◆ **Task**: Every line below between the line holding "OLED1 pin SCL: D14 -> D27" and the line holding "BUTTON pin SIG: D3 -> A1", inclusive, should be repeated exactly, and all other lines omitted.

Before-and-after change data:
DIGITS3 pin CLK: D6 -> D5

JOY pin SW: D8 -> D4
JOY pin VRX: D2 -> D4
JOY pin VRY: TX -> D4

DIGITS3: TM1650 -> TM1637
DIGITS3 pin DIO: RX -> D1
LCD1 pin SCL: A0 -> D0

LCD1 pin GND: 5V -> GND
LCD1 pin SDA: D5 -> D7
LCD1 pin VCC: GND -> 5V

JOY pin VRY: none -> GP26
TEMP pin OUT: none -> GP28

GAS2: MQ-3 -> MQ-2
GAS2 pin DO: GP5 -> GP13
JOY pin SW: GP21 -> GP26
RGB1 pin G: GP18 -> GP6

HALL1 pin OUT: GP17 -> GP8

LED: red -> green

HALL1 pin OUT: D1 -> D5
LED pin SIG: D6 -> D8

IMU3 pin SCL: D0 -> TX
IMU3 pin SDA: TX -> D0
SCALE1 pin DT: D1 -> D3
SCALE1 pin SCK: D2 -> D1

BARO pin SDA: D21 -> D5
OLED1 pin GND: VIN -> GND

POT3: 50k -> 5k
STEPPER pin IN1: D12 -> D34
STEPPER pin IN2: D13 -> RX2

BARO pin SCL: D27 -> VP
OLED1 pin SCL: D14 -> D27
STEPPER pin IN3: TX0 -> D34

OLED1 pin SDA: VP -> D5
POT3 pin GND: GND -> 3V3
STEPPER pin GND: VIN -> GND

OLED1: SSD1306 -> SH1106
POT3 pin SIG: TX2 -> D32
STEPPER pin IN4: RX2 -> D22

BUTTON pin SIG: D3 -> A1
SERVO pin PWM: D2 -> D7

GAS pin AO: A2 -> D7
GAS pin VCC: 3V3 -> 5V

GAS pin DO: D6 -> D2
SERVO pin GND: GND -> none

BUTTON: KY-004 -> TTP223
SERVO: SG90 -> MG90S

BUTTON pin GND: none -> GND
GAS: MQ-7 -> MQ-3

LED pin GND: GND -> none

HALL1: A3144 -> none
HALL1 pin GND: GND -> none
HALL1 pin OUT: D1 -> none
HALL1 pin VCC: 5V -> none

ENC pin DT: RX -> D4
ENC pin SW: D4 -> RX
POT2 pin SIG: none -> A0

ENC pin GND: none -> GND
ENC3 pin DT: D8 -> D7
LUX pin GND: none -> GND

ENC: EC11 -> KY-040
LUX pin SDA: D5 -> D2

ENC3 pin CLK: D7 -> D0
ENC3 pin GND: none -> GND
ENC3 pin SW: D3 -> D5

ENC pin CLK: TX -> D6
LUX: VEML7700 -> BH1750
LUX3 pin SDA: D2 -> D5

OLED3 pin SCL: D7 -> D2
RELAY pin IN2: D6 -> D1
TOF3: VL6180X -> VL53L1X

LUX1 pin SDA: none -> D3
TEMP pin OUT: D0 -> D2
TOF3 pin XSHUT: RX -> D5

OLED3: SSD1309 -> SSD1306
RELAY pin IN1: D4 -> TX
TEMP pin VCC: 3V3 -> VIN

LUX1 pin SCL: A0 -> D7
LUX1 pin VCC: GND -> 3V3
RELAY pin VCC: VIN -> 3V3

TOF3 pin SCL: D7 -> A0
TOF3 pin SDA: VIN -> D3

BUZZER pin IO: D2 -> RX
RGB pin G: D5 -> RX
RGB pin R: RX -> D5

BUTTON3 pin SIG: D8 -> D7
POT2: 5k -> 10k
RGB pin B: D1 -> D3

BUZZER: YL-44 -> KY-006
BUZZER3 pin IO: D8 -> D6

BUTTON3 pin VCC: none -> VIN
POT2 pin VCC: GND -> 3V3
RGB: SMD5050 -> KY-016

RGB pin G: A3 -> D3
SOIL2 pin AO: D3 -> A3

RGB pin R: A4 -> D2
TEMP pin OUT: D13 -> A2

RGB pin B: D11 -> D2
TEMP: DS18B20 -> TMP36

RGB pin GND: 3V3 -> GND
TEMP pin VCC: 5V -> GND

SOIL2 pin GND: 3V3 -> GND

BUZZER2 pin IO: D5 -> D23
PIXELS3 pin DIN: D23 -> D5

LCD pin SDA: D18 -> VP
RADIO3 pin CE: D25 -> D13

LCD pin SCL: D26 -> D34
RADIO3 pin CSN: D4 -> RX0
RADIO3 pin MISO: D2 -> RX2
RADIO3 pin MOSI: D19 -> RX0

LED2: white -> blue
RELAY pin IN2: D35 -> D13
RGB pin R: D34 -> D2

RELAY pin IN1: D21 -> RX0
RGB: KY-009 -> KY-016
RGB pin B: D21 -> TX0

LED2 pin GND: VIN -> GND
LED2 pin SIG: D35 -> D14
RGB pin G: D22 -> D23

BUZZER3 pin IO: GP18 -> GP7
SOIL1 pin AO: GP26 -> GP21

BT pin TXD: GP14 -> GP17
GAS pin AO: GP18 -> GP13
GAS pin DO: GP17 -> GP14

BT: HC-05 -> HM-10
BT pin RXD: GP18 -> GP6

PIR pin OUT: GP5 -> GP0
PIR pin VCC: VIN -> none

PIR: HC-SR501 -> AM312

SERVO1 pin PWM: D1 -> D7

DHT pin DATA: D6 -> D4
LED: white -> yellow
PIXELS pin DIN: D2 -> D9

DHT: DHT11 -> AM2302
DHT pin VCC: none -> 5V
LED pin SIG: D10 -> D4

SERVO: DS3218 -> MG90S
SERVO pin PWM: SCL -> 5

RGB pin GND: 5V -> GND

◆ **Task solution**:
OLED1 pin SCL: D14 -> D27
STEPPER pin IN3: TX0 -> D34

OLED1 pin SDA: VP -> D5
POT3 pin GND: GND -> 3V3
STEPPER pin GND: VIN -> GND

OLED1: SSD1306 -> SH1106
POT3 pin SIG: TX2 -> D32
STEPPER pin IN4: RX2 -> D22

BUTTON pin SIG: D3 -> A1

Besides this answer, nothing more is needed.